> DATA TO USE
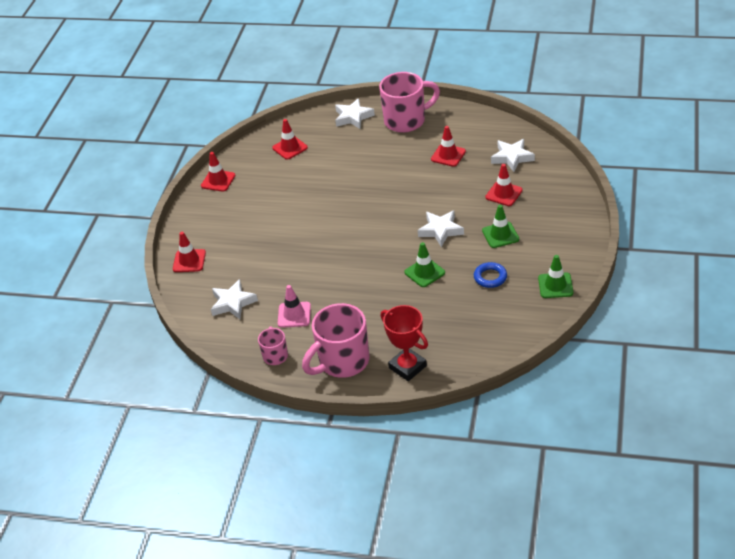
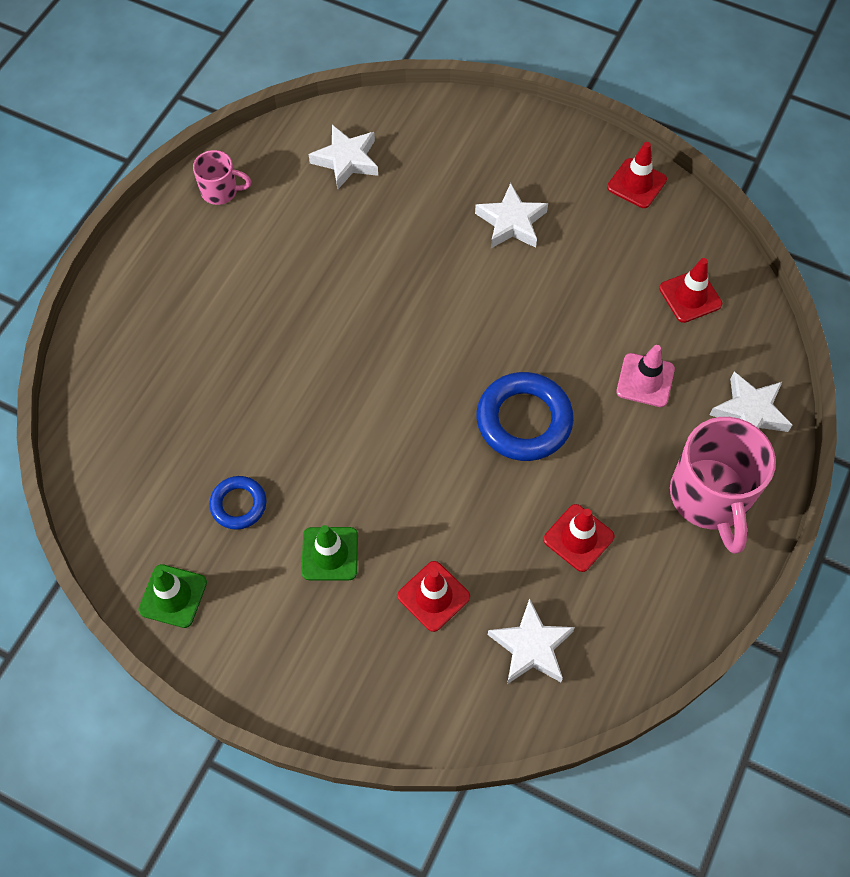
camera: 100 degrees right, 20 degrees up
(189, 261) = (459, 123): red traffic cone -> none
(294, 315) = (287, 227): pink traffic cone -> pink traffic cone (645, 380)
(342, 362) = (168, 265): pink mug -> none
(390, 187) = (524, 420): none -> blue ring
(407, 367) = (116, 340): red trophy -> none
(424, 272) = (294, 414): green traffic cone -> none
(440, 230) = (381, 466): white star -> white star (511, 222)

> EXERCISE BRIEF
Return every entry above word for word, and include no images.

> ANSWER BOX
camera: 100 degrees right, 20 degrees up
(189, 261) = (459, 123): red traffic cone -> none
(294, 315) = (287, 227): pink traffic cone -> pink traffic cone (645, 380)
(342, 362) = (168, 265): pink mug -> none
(390, 187) = (524, 420): none -> blue ring
(407, 367) = (116, 340): red trophy -> none
(424, 272) = (294, 414): green traffic cone -> none
(440, 230) = (381, 466): white star -> white star (511, 222)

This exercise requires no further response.